WHAT NEEDS TO BE DONE
For each record that follows, give it back exactly, with no pictures included.

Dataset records
***

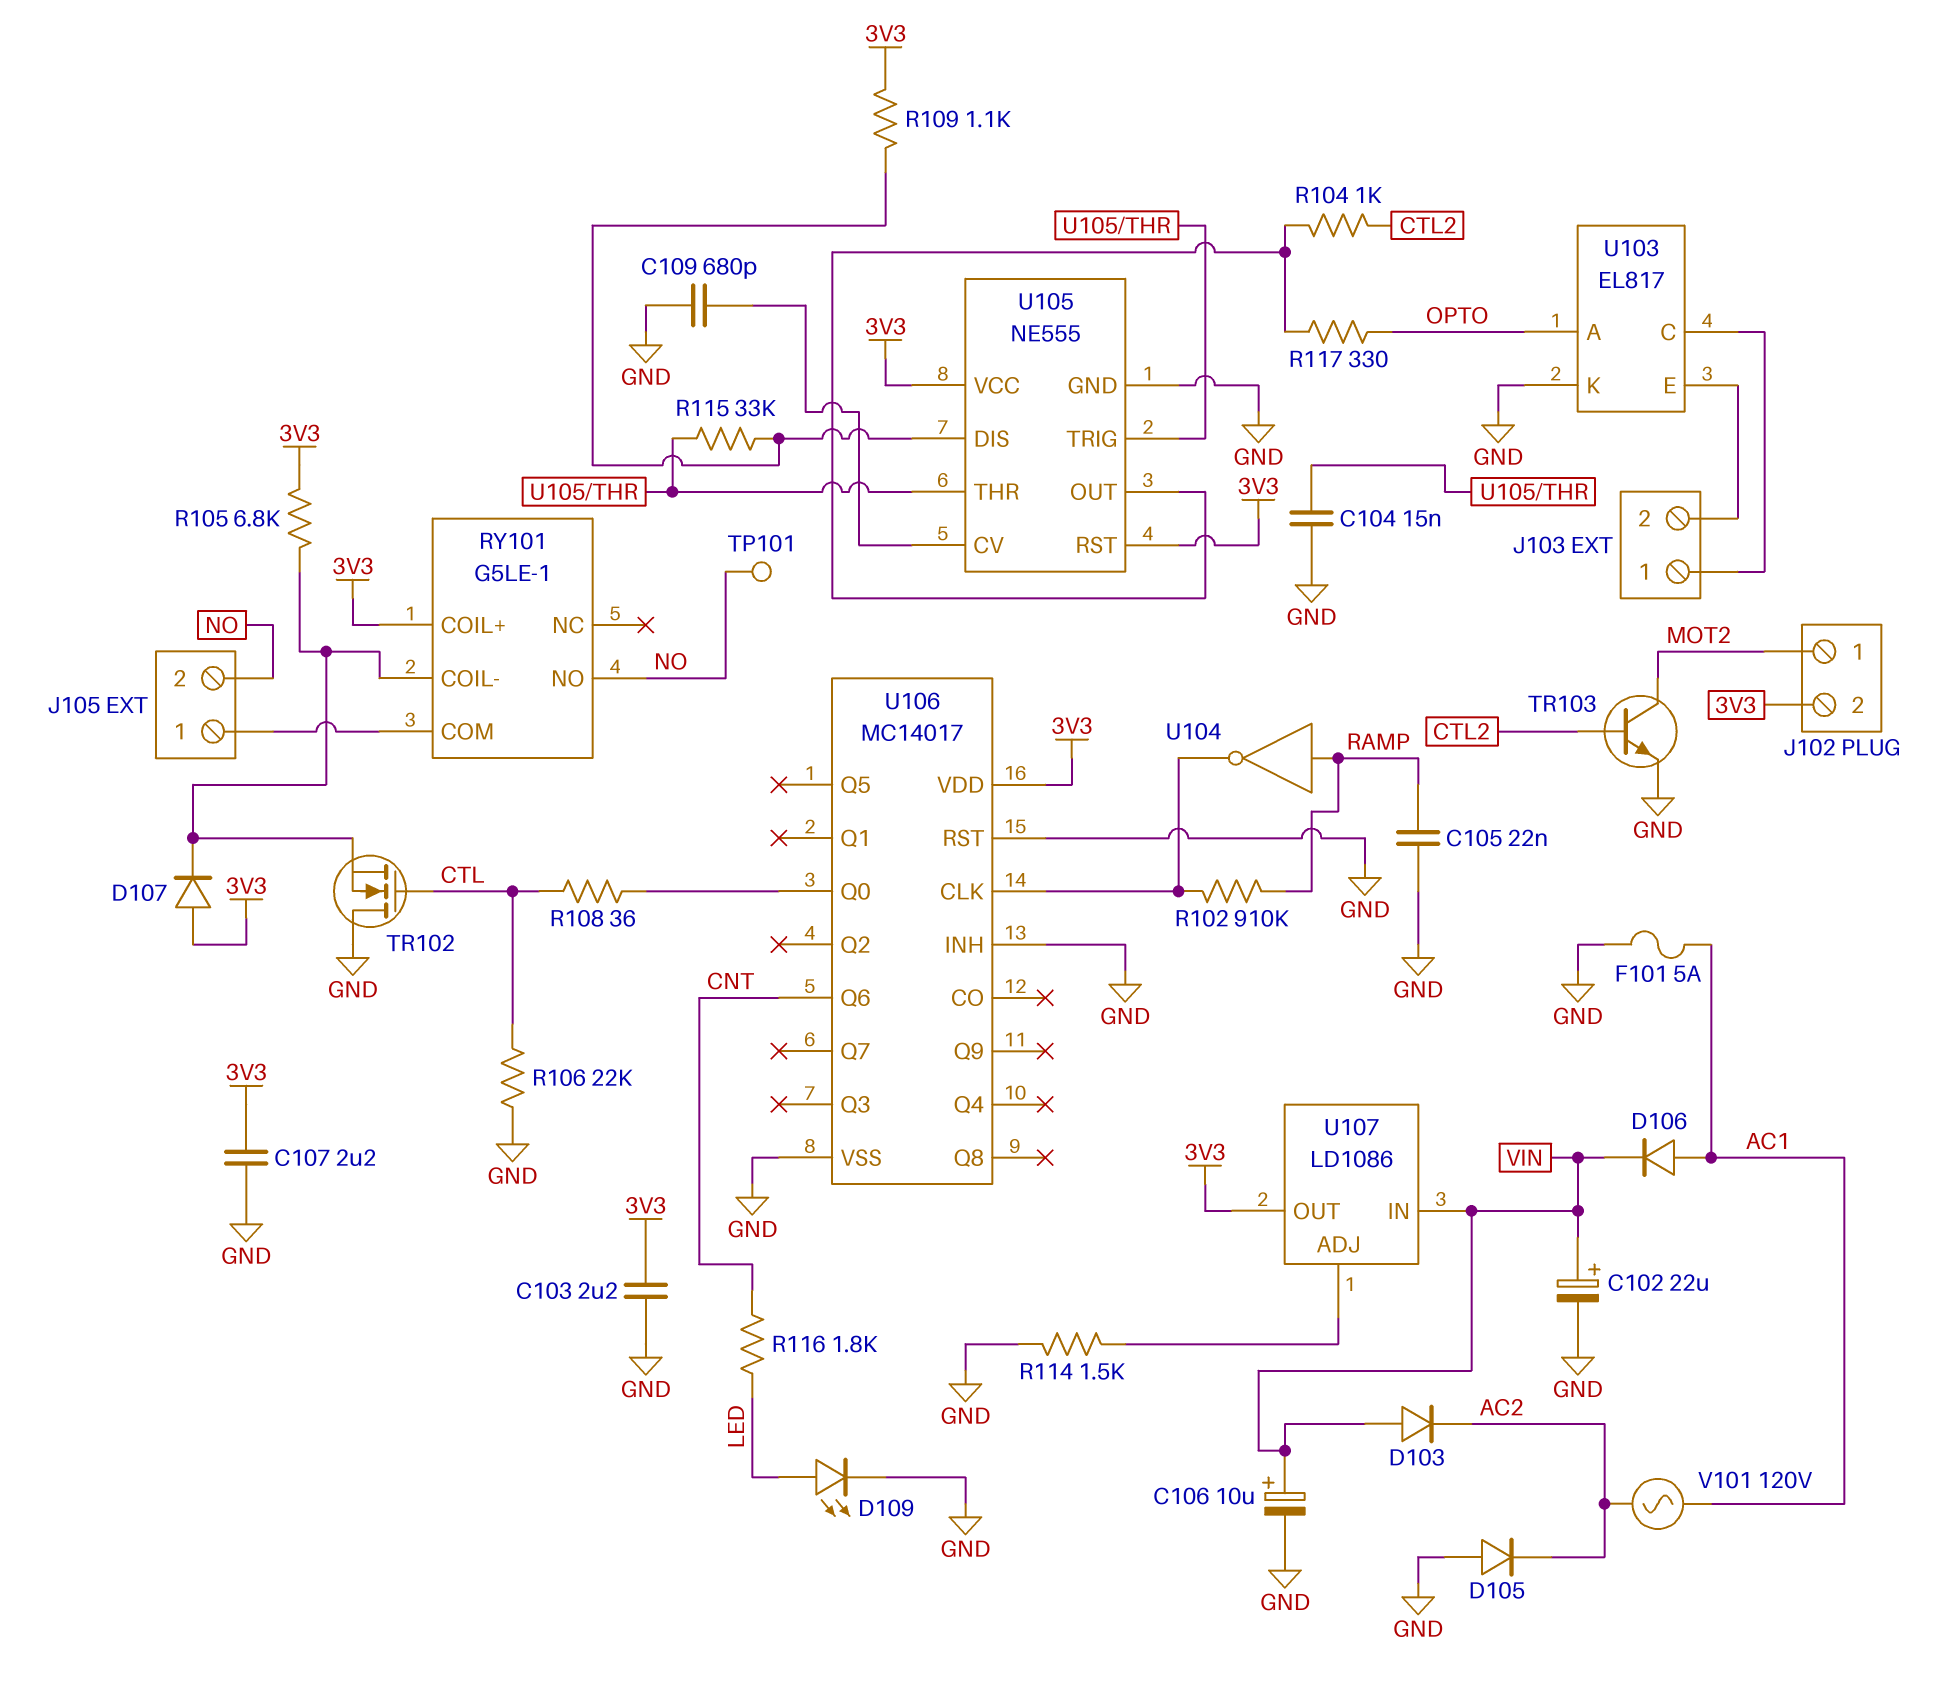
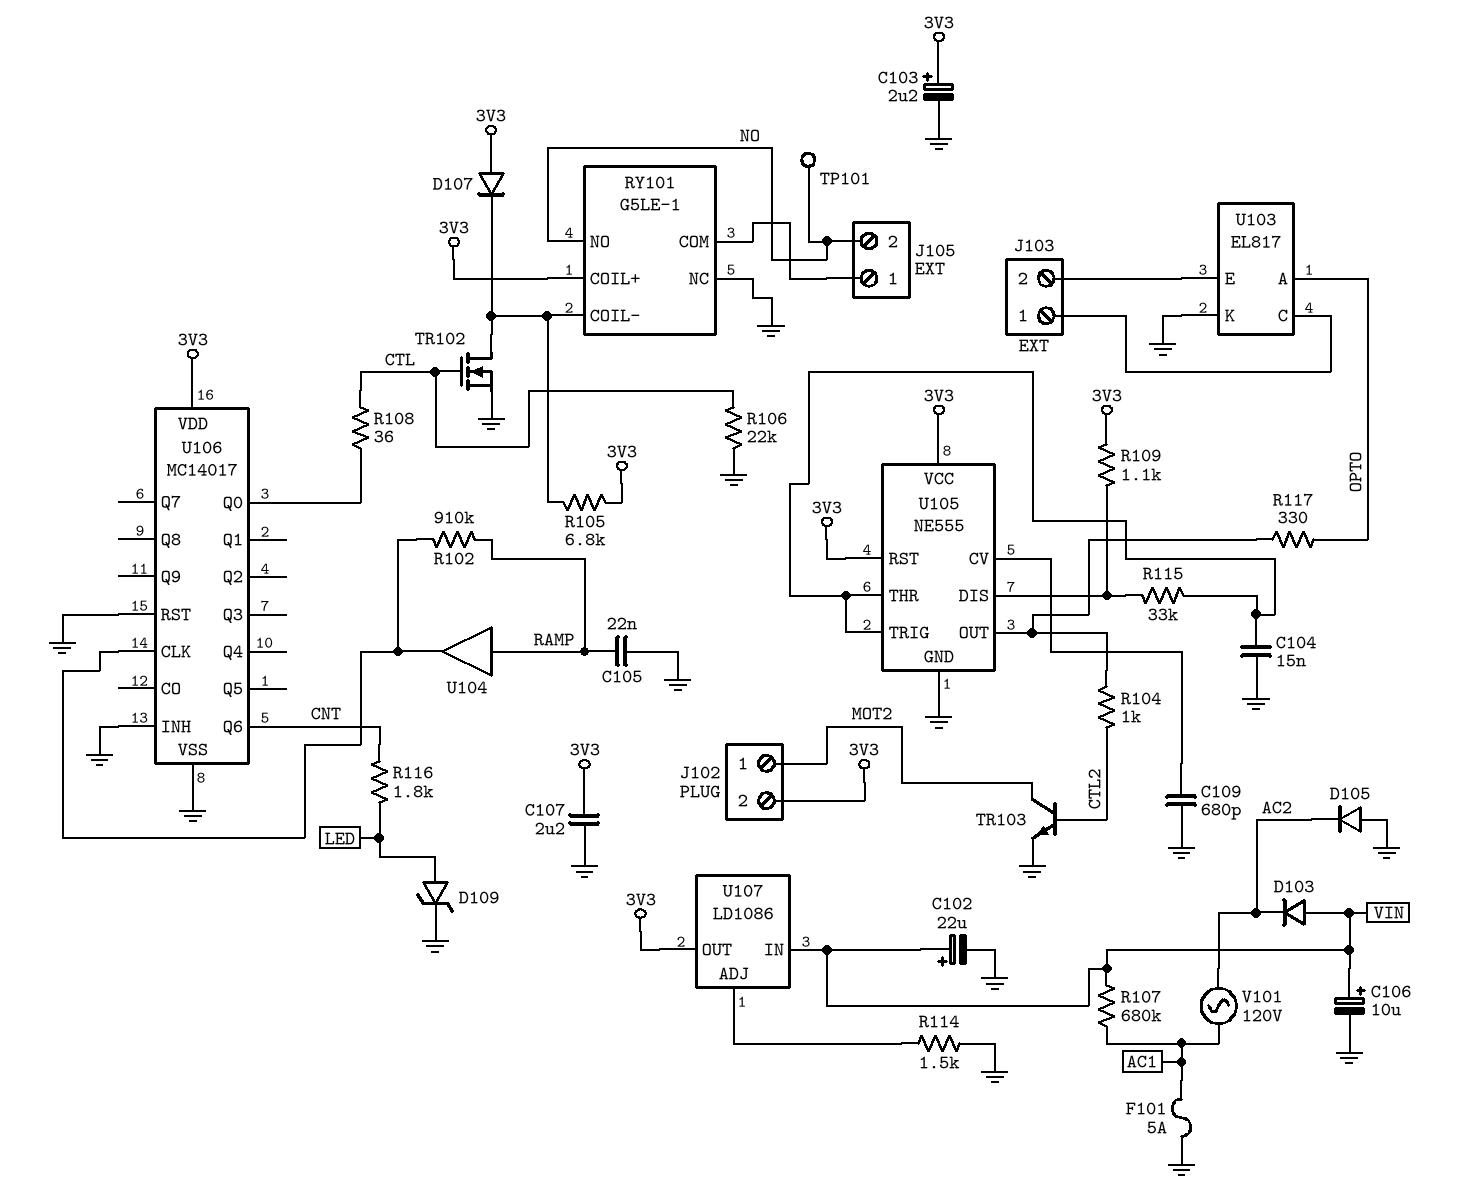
C103: 2.2uF (3V3, GND) -> 2.2uF (plus 3V3, minus GND)
D106: diode (A AC1, K VIN) -> none
D109: LED (A LED, K GND) -> zener (A LED, K GND)
R107: none -> 680k (AC1, VIN)
RY101 pin NC: none -> GND
TR102: NMOS (G CTL, D GND, S RY101/COIL-) -> NMOS (G CTL, D RY101/COIL-, S GND)
U104: NOT (in RAMP, out U106/CLK) -> buffer (in RAMP, out U106/CLK)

***

EXPECTED ANSWER
C103: 2.2uF (3V3, GND) -> 2.2uF (plus 3V3, minus GND)
D106: diode (A AC1, K VIN) -> none
D109: LED (A LED, K GND) -> zener (A LED, K GND)
R107: none -> 680k (AC1, VIN)
RY101 pin NC: none -> GND
TR102: NMOS (G CTL, D GND, S RY101/COIL-) -> NMOS (G CTL, D RY101/COIL-, S GND)
U104: NOT (in RAMP, out U106/CLK) -> buffer (in RAMP, out U106/CLK)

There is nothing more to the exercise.